* Activity: Copy every entry below exactly as it appears, leaving out the images.

***

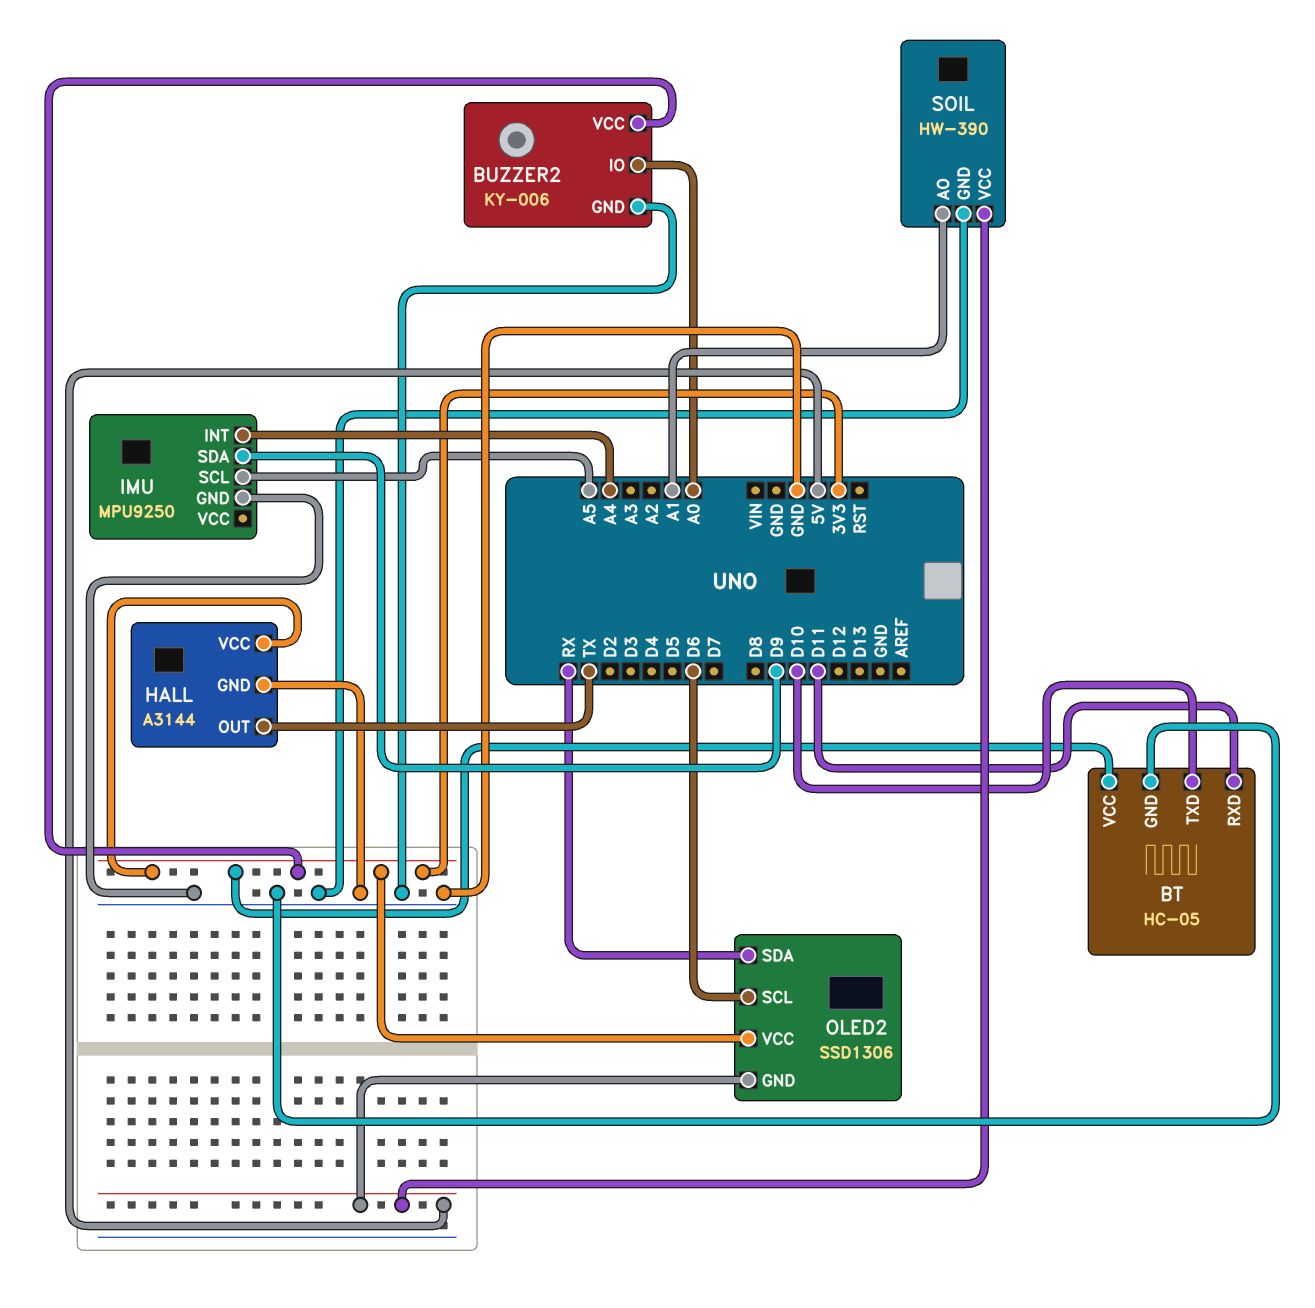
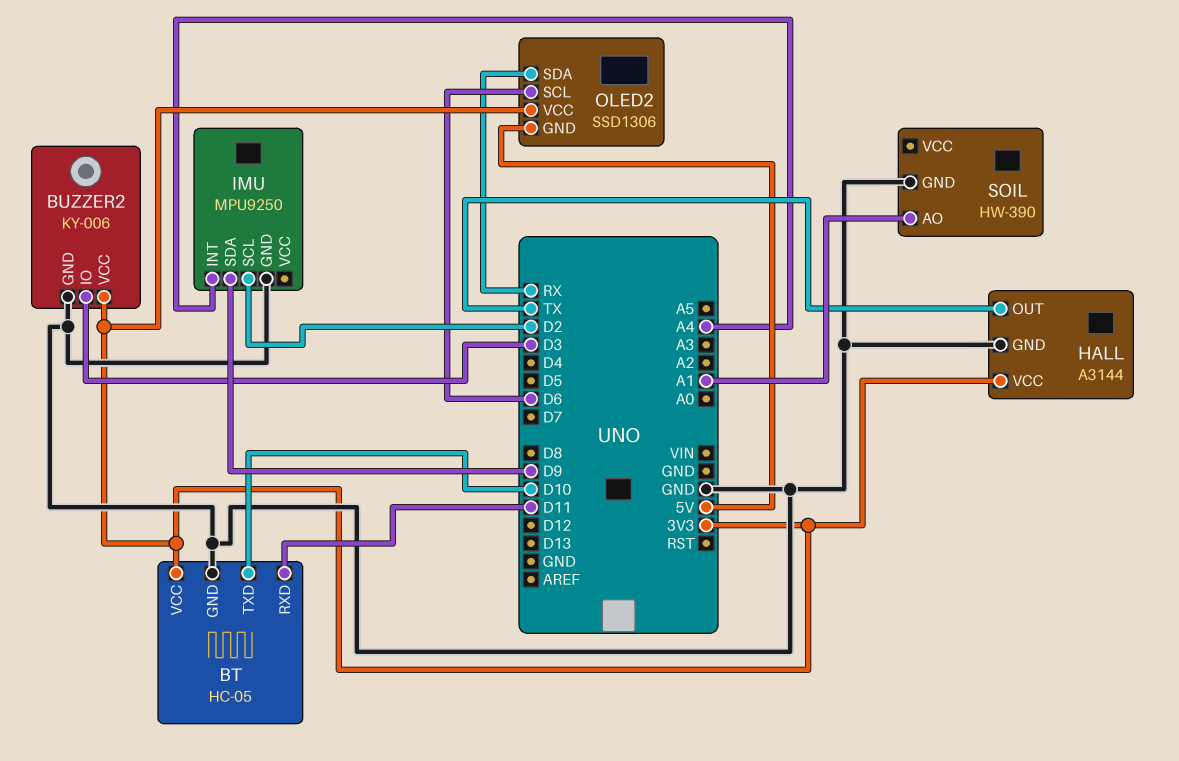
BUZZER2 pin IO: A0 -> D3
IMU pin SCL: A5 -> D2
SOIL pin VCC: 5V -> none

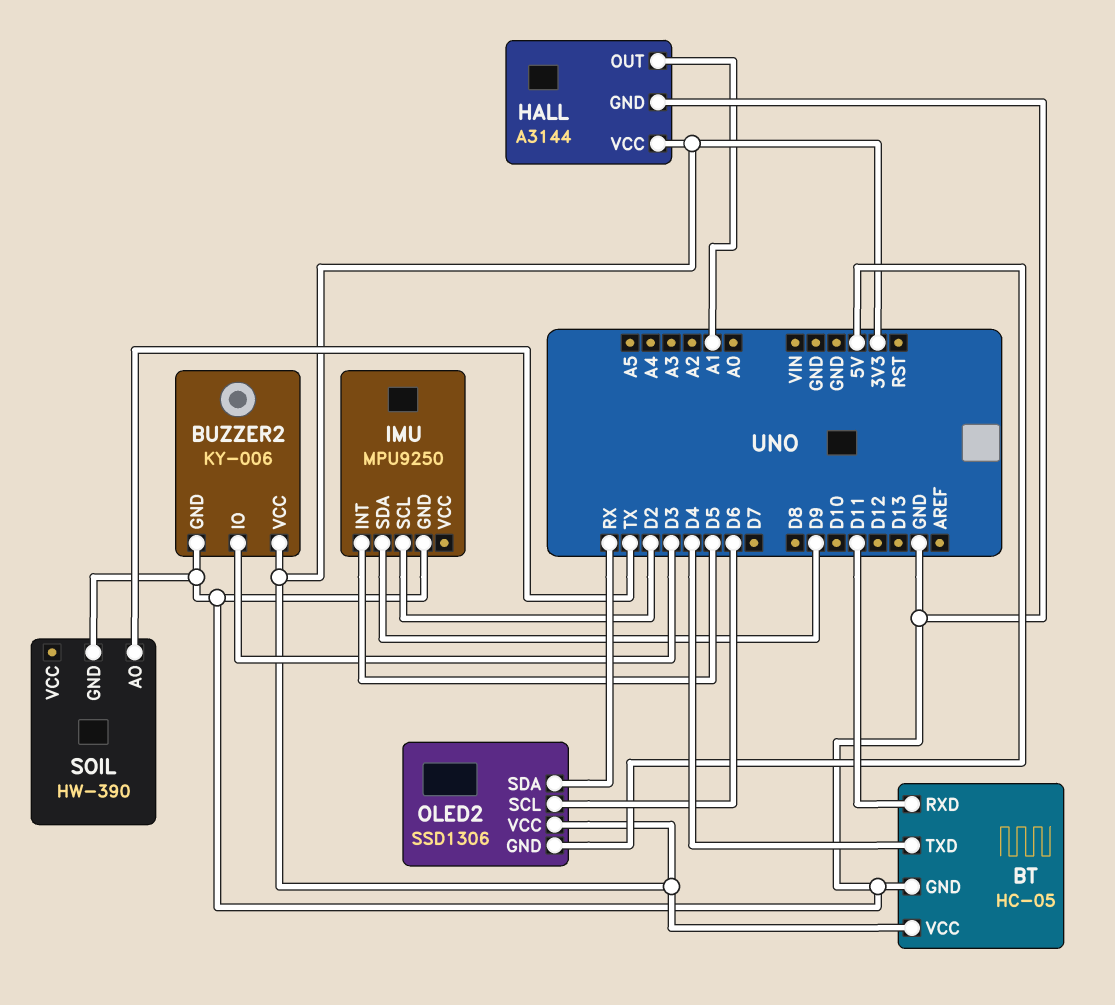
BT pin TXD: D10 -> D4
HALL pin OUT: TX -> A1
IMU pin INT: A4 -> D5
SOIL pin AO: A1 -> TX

***

* Written response:
BUZZER2 pin IO: A0 -> D3
IMU pin SCL: A5 -> D2
SOIL pin VCC: 5V -> none

BT pin TXD: D10 -> D4
HALL pin OUT: TX -> A1
IMU pin INT: A4 -> D5
SOIL pin AO: A1 -> TX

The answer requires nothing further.